▸ WHAT YOU ARE ASKED TO DO
Transcribe every entry verbatim; omit pictures.

Object state change records

********************

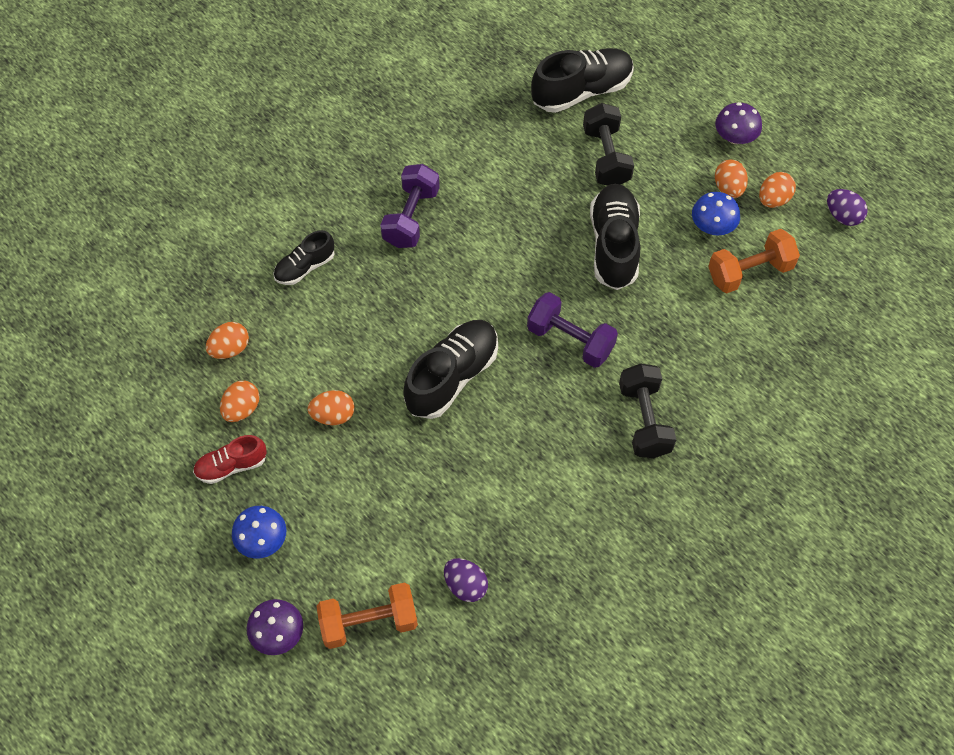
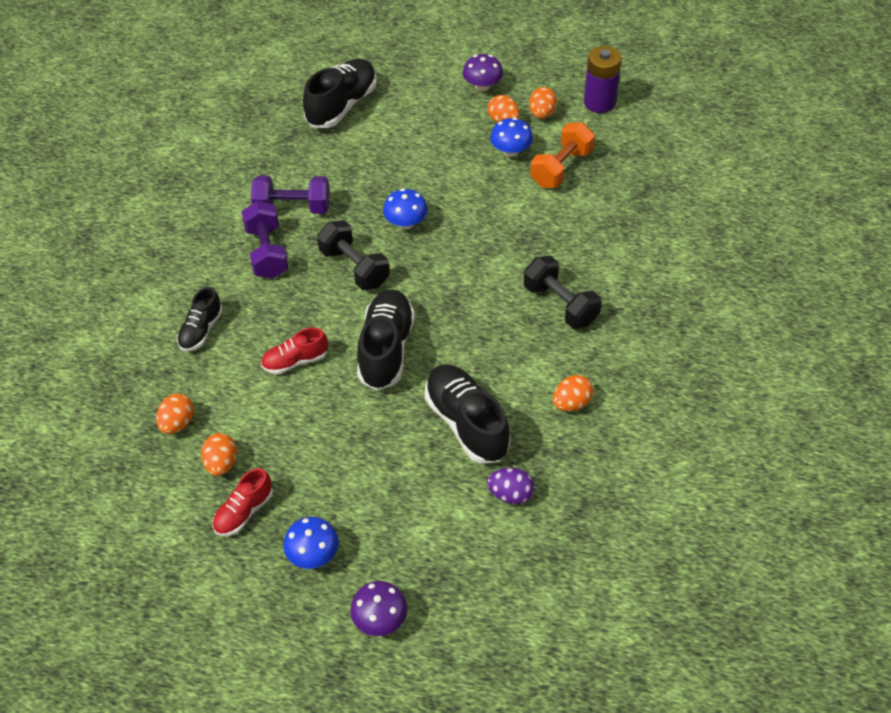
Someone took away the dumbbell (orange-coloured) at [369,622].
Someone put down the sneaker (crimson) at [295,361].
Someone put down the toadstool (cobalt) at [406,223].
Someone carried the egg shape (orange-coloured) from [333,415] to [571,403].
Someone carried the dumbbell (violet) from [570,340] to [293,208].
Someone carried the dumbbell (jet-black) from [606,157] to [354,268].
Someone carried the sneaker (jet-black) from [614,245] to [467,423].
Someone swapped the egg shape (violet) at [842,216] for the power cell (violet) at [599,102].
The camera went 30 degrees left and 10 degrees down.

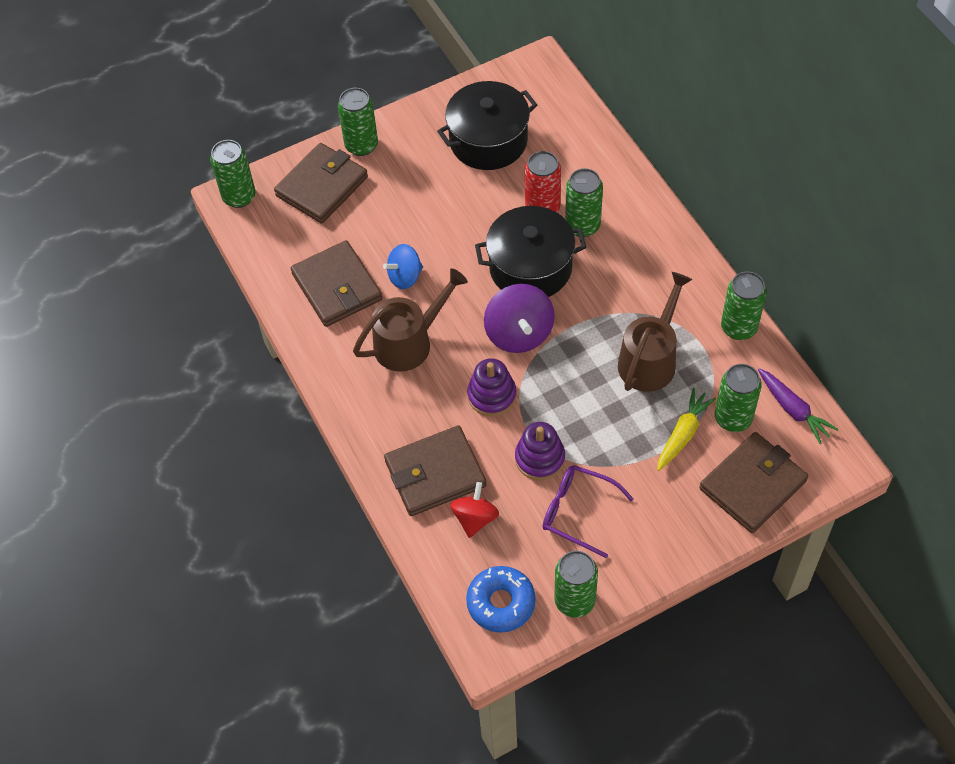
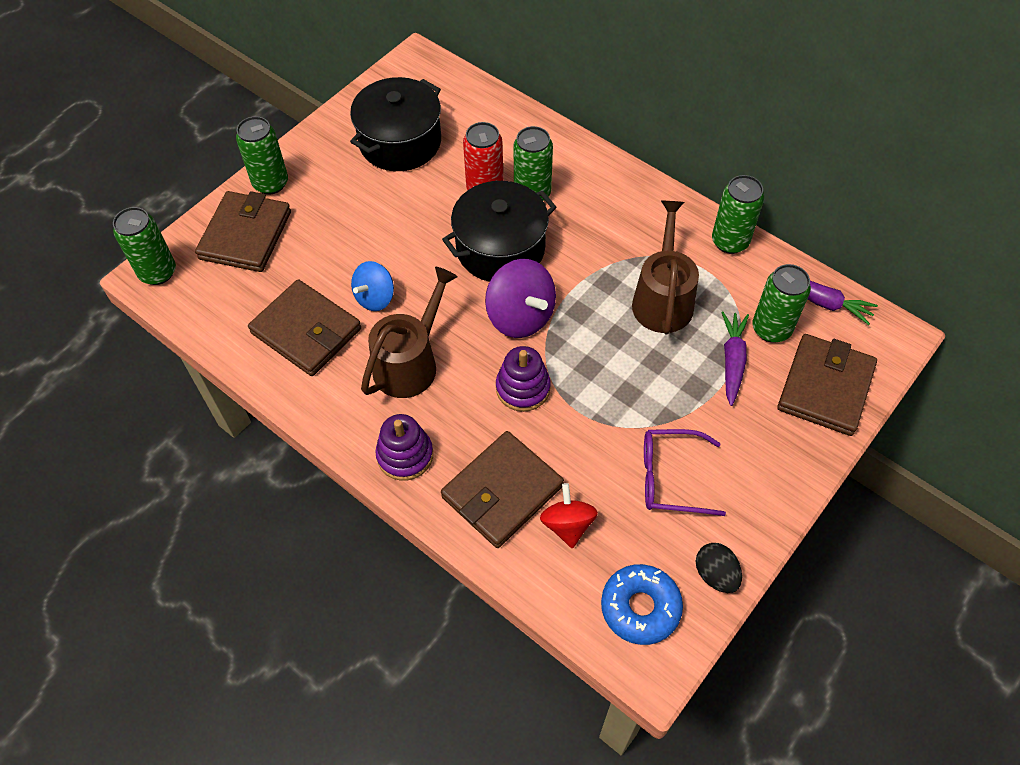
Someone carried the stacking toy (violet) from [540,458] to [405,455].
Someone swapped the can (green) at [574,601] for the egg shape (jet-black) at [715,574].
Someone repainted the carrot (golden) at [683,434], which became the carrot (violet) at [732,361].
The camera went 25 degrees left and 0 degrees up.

********************

▸ REPLY TO THE EXERCISE
Someone took away the dumbbell (orange-coloured) at [369,622].
Someone put down the sneaker (crimson) at [295,361].
Someone put down the toadstool (cobalt) at [406,223].
Someone carried the egg shape (orange-coloured) from [333,415] to [571,403].
Someone carried the dumbbell (violet) from [570,340] to [293,208].
Someone carried the dumbbell (jet-black) from [606,157] to [354,268].
Someone carried the sneaker (jet-black) from [614,245] to [467,423].
Someone swapped the egg shape (violet) at [842,216] for the power cell (violet) at [599,102].
The camera went 30 degrees left and 10 degrees down.

Someone carried the stacking toy (violet) from [540,458] to [405,455].
Someone swapped the can (green) at [574,601] for the egg shape (jet-black) at [715,574].
Someone repainted the carrot (golden) at [683,434], which became the carrot (violet) at [732,361].
The camera went 25 degrees left and 0 degrees up.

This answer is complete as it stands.